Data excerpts
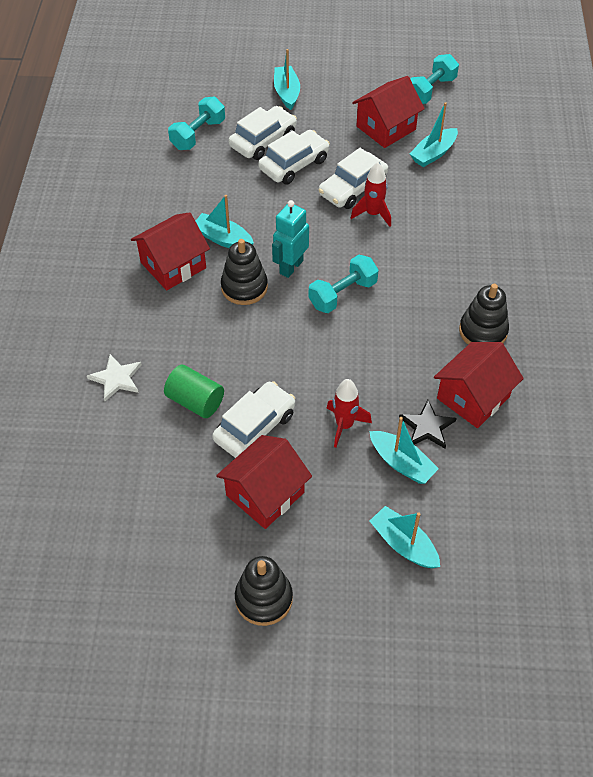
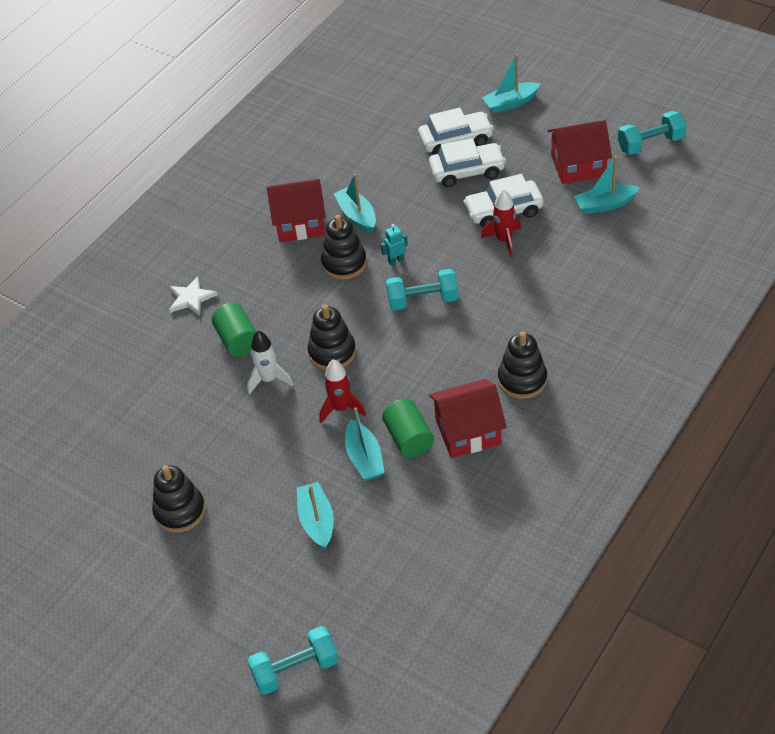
camera: 35 degrees right, 5 degrees down
turquoise dumbbell [168,96,225,150] -> turquoise dumbbell moved to [248,626,338,695]
white car [212,381,295,458] -> white rocket [247,331,293,395]
red house [216,435,312,529] -> none
turquoise robot [272,200,309,278] -> turquoise robot [381,224,408,265], size x0.57
turquoise boat [274,49,300,110] -> turquoise boat turned 135 degrees counterclockwise [482,54,540,113]
black star [399,400,457,449] -> green cylinder [382,399,434,458]
none -> black stacking toy [308,305,356,370]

* [Task details] Reply with nothing but a number: how many lines of the entries above contain the string "degrees"?

* [Solved problem] 2